• DATA RECORDS:
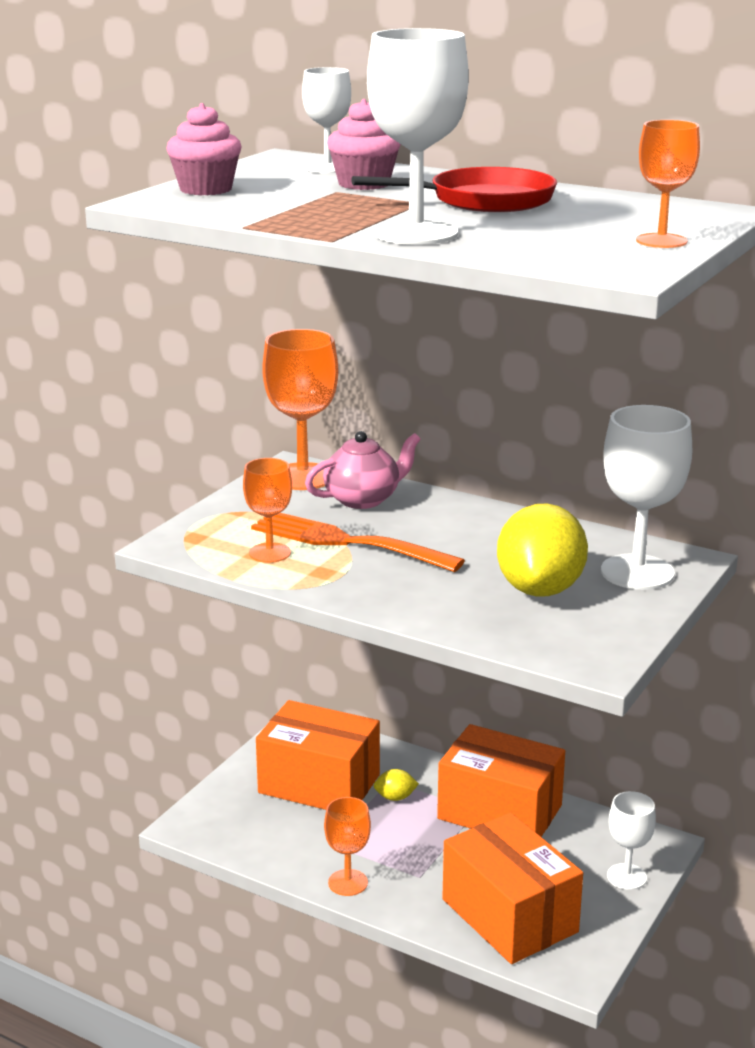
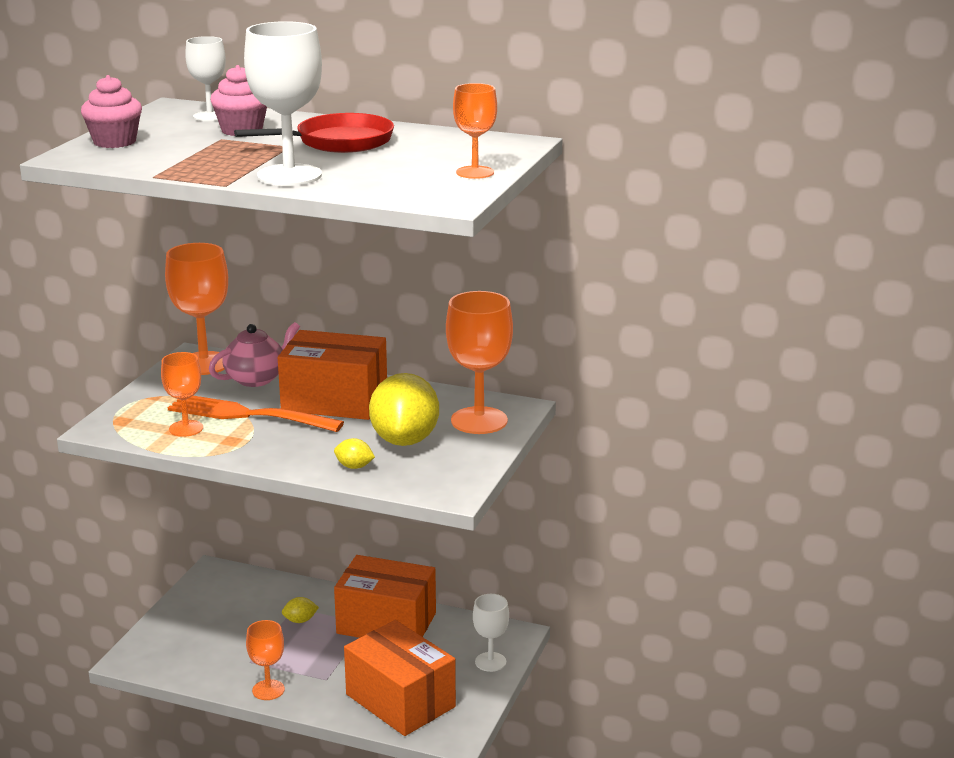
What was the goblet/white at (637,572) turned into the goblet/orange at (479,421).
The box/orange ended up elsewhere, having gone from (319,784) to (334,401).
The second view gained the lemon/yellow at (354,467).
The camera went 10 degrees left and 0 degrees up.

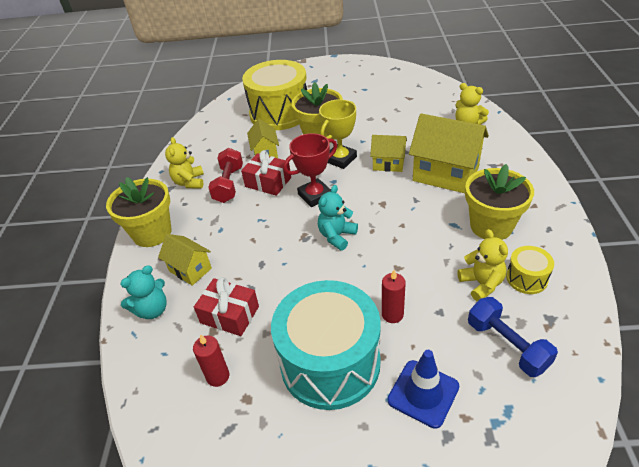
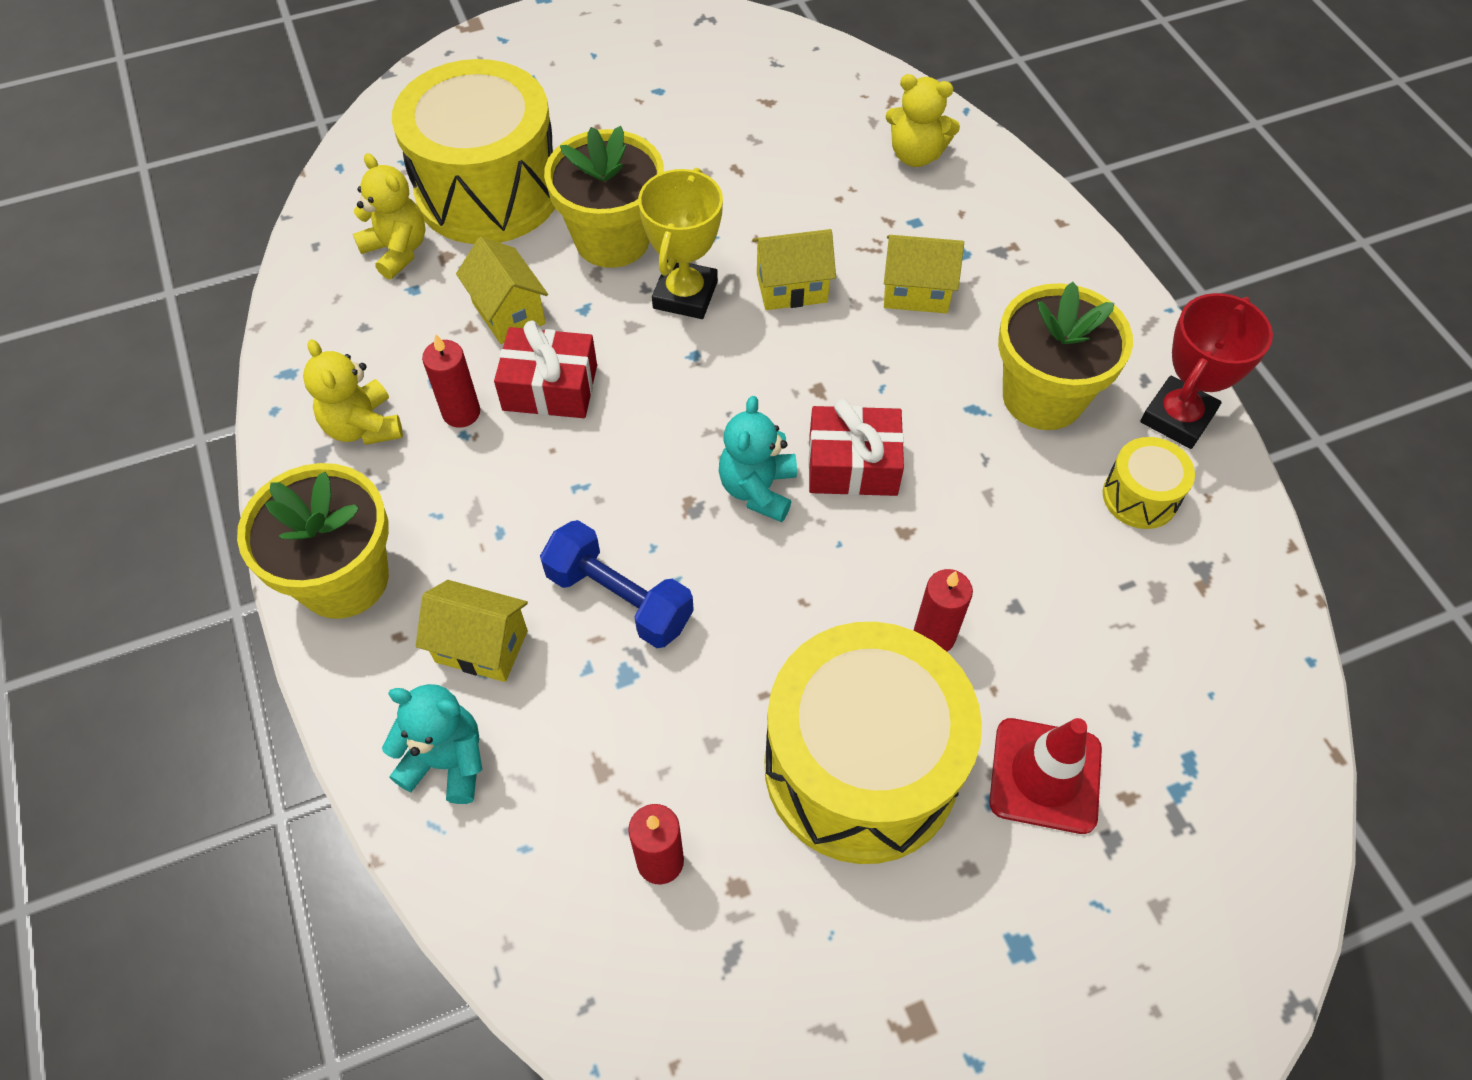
The size of the house/yellow at (445,174) changed by a factor of 0.55.
The trophy/red ended up elsewhere, having gone from (315,196) to (1177,417).
Where the dumbbell/red stood at (228,184), the candle/red came to stand at (461,413).
The teddy bear/yellow ended up elsewhere, having gone from (481,284) to (397,251).
The teddy bear/turquoise at (152,310) ended up facing another way, 105 degrees counterclockwise from before.
The gift/red ended up elsewhere, having gone from (229,314) to (853,465).
What was the drum/turquoise at (330,363) turned into the drum/yellow at (861,767).
The dumbbell/blue ended up elsewhere, having gone from (507,345) to (619,598).
What was the traffic cone/blue at (423,393) turned into the traffic cone/red at (1045,775).
The camera went 25 degrees left and 15 degrees up.

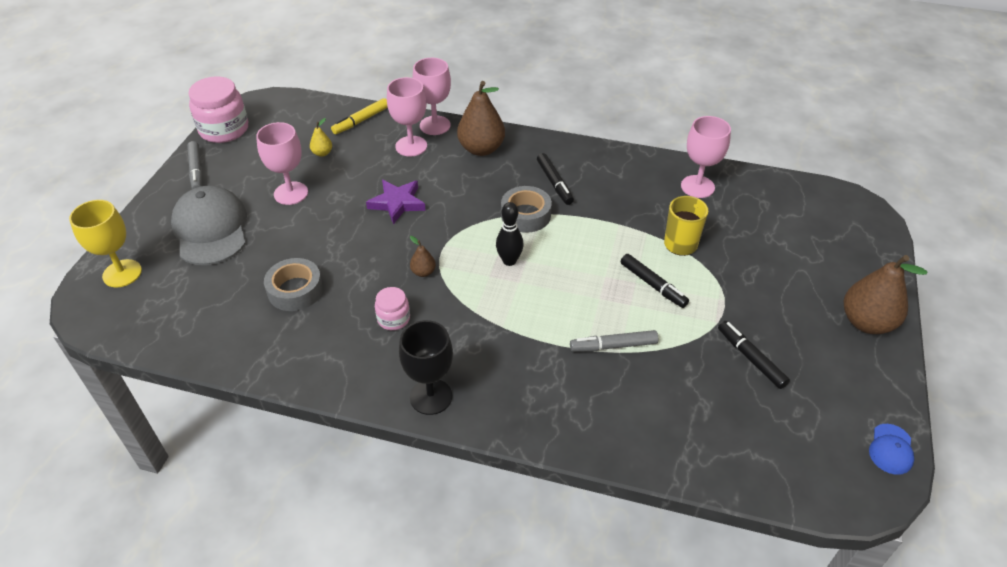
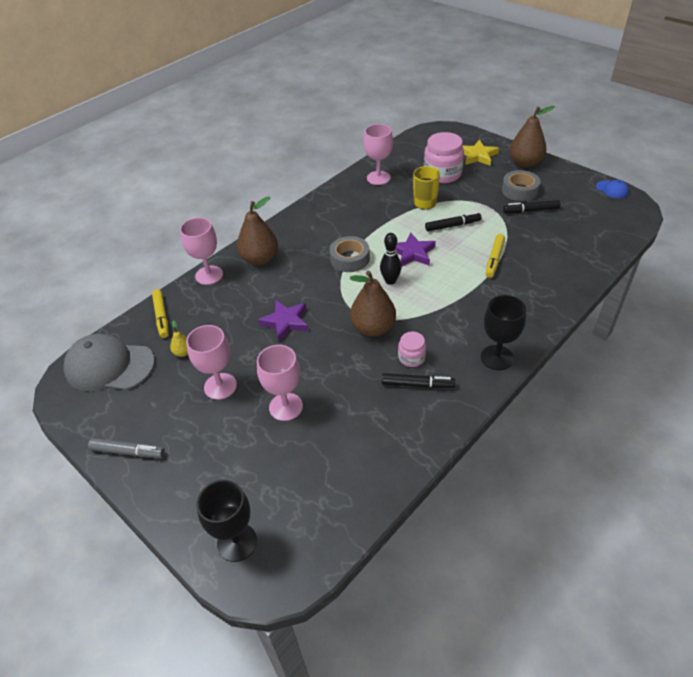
The jar/pink ended up elsewhere, having gone from (224,129) to (442,174).
The goblet/pink ended up elsewhere, having gone from (411,146) to (286,407).
The marker/black ended up elsewhere, having gone from (554,183) to (417,384).
The cap/grey ended up elsewhere, having gone from (211,229) to (109,366).
What was the goblet/yellow at (122,273) turned into the goblet/black at (237,542).
The size of the pear/brown at (423,272) changed by a factor of 2.16.
The tape/grey ended up elsewhere, having gone from (295,290) to (519,190).
What was the marker/grey at (613,346) turned into the marker/yellow at (494,259).
The second view gained the star/yellow at (478,156).
The second view gained the star/purple at (412,253).
The camera went 60 degrees left and 0 degrees up.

• ASSIGNMENT: Your reply should be the entries above, repeated exactly and free of pictures.

• SOLUTION TO THE PROBLEM:
What was the goblet/white at (637,572) turned into the goblet/orange at (479,421).
The box/orange ended up elsewhere, having gone from (319,784) to (334,401).
The second view gained the lemon/yellow at (354,467).
The camera went 10 degrees left and 0 degrees up.

The size of the house/yellow at (445,174) changed by a factor of 0.55.
The trophy/red ended up elsewhere, having gone from (315,196) to (1177,417).
Where the dumbbell/red stood at (228,184), the candle/red came to stand at (461,413).
The teddy bear/yellow ended up elsewhere, having gone from (481,284) to (397,251).
The teddy bear/turquoise at (152,310) ended up facing another way, 105 degrees counterclockwise from before.
The gift/red ended up elsewhere, having gone from (229,314) to (853,465).
What was the drum/turquoise at (330,363) turned into the drum/yellow at (861,767).
The dumbbell/blue ended up elsewhere, having gone from (507,345) to (619,598).
What was the traffic cone/blue at (423,393) turned into the traffic cone/red at (1045,775).
The camera went 25 degrees left and 15 degrees up.

The jar/pink ended up elsewhere, having gone from (224,129) to (442,174).
The goblet/pink ended up elsewhere, having gone from (411,146) to (286,407).
The marker/black ended up elsewhere, having gone from (554,183) to (417,384).
The cap/grey ended up elsewhere, having gone from (211,229) to (109,366).
What was the goblet/yellow at (122,273) turned into the goblet/black at (237,542).
The size of the pear/brown at (423,272) changed by a factor of 2.16.
The tape/grey ended up elsewhere, having gone from (295,290) to (519,190).
What was the marker/grey at (613,346) turned into the marker/yellow at (494,259).
The second view gained the star/yellow at (478,156).
The second view gained the star/purple at (412,253).
The camera went 60 degrees left and 0 degrees up.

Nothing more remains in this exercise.